Nothing but the lines from the one containing "cyan ellipse: (57, 782) -> (119, 786), moved" to the final line of the entries should appear, copied exactly and without pictures.
Provided records START
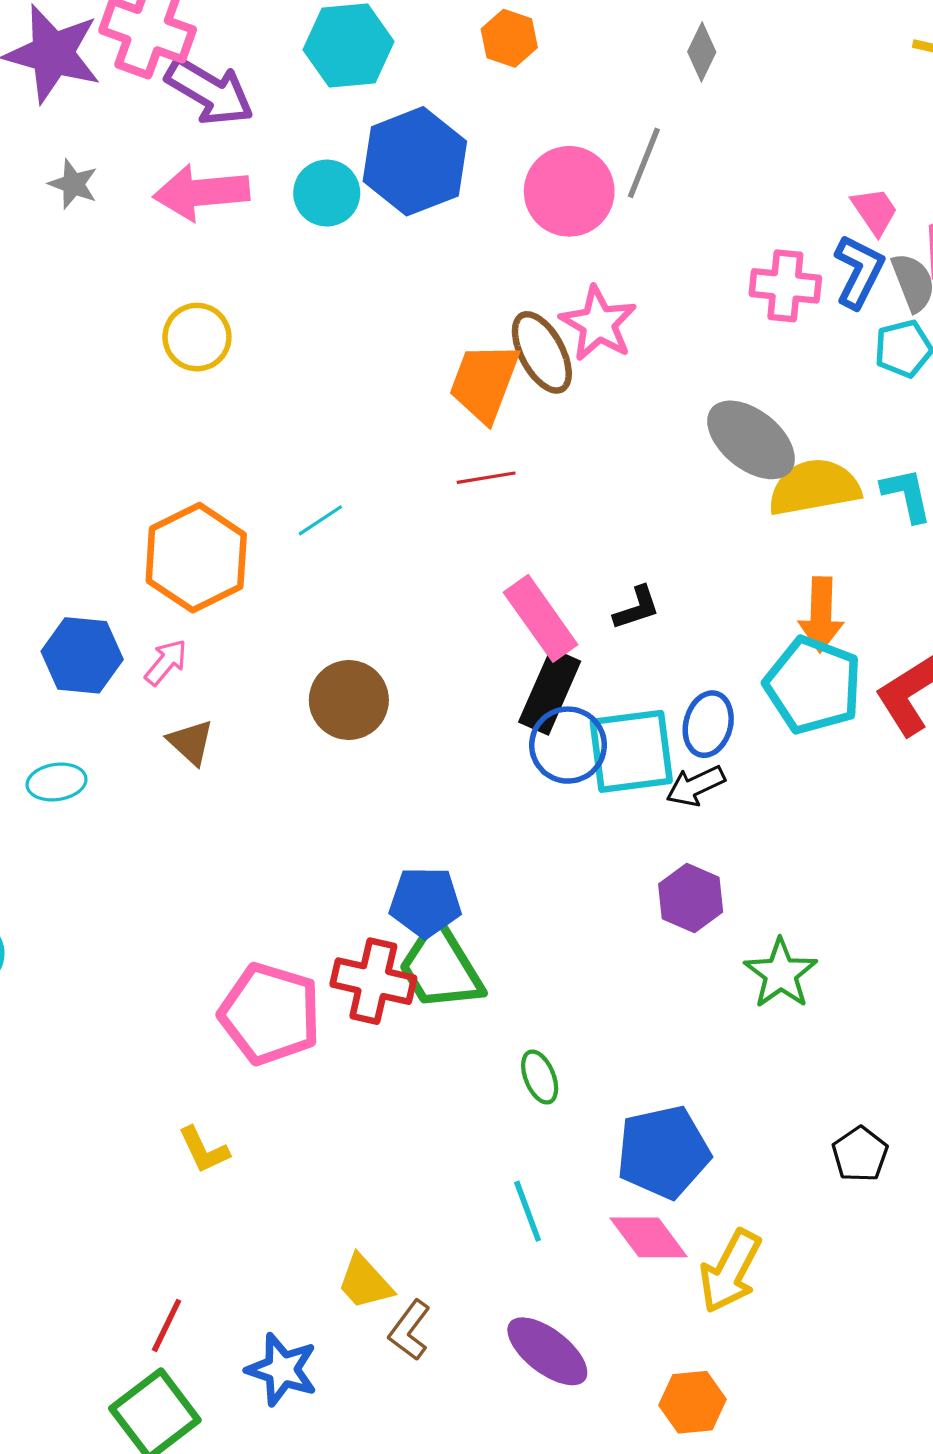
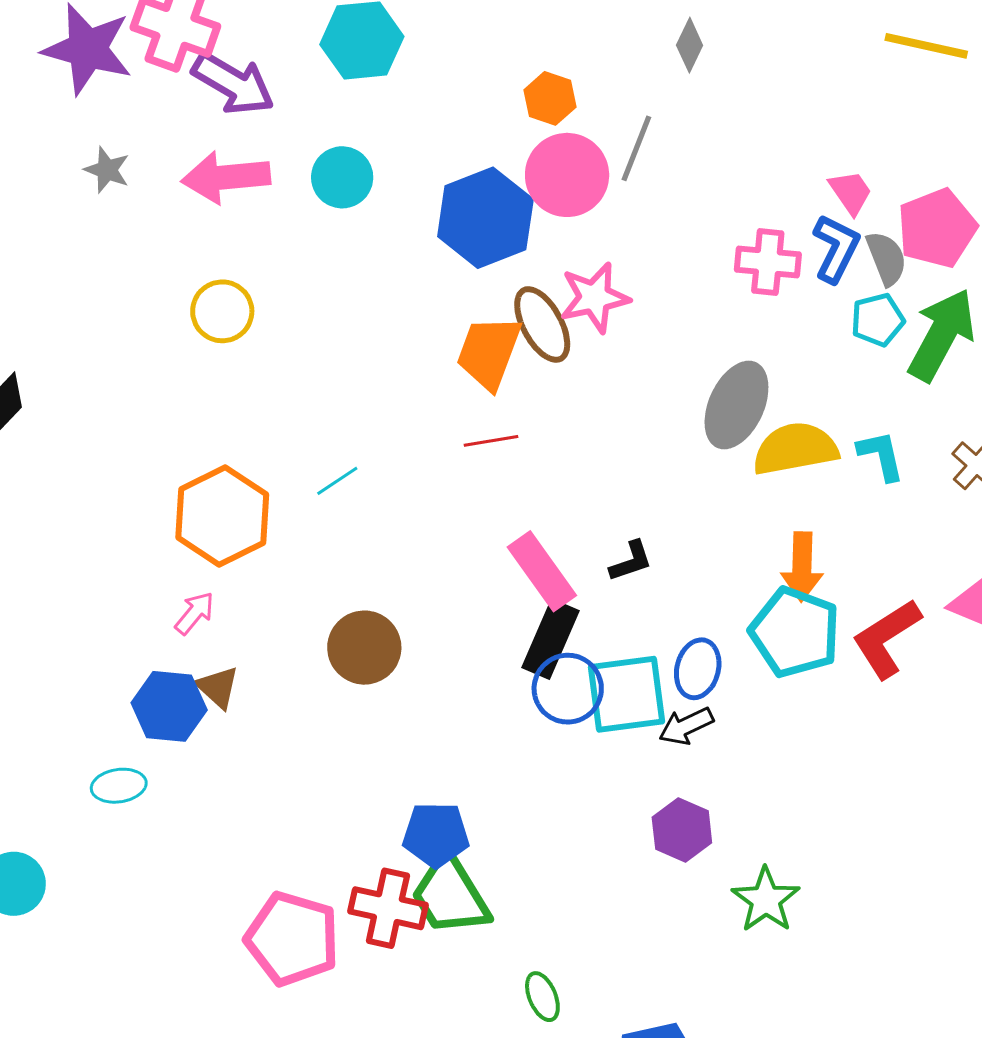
orange hexagon: (509, 38) -> (550, 98), moved
blue hexagon: (415, 161) -> (485, 218), moved
pink star: (598, 324) -> (594, 298), turned 30
gray ellipse: (751, 440) -> (736, 405), turned 76
blue hexagon: (82, 655) -> (169, 706), moved
cyan ellipse: (57, 782) -> (119, 786), moved

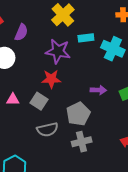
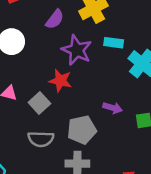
purple semicircle: (21, 32) -> (55, 19), moved

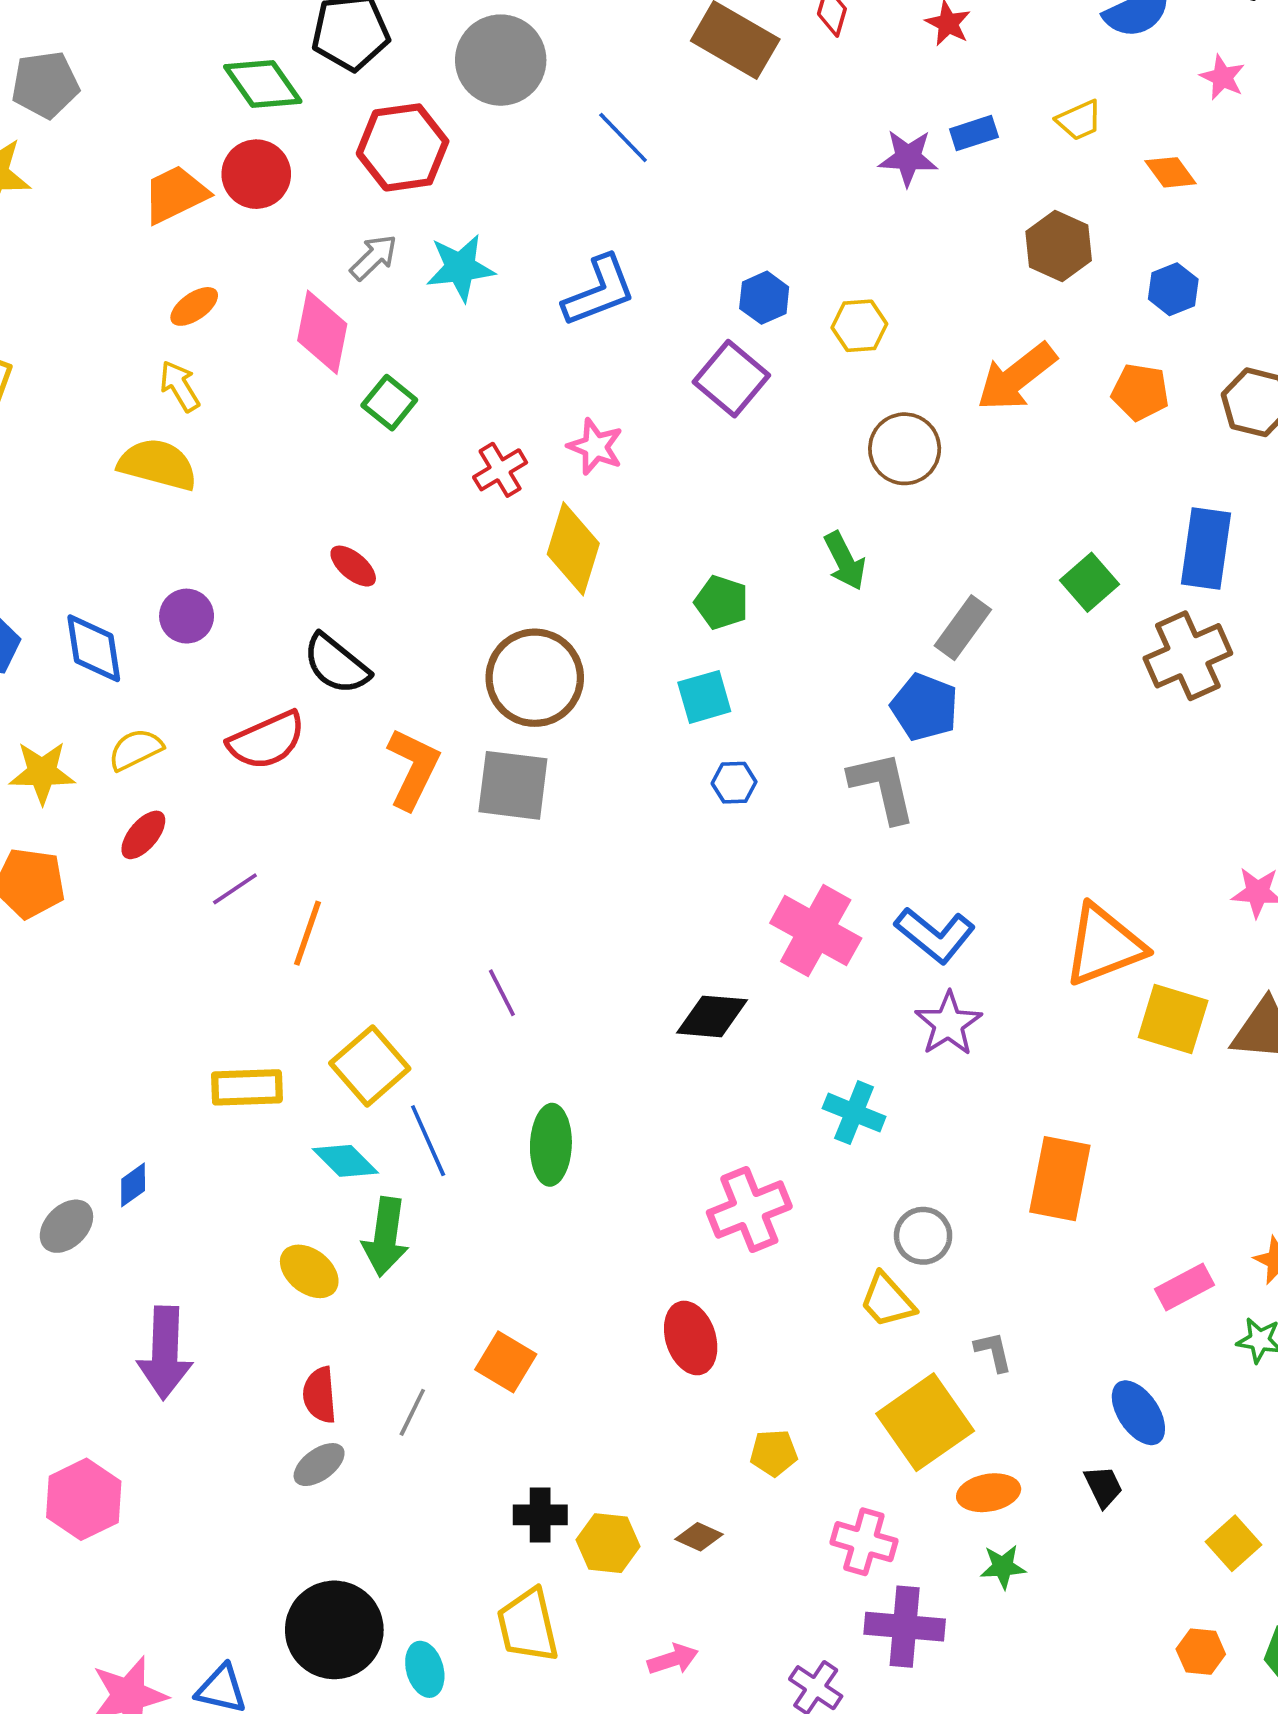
Provided records END
■ **Exercise output**:
cyan ellipse: (57, 782) -> (119, 786), moved

purple semicircle: (21, 32) -> (55, 19), moved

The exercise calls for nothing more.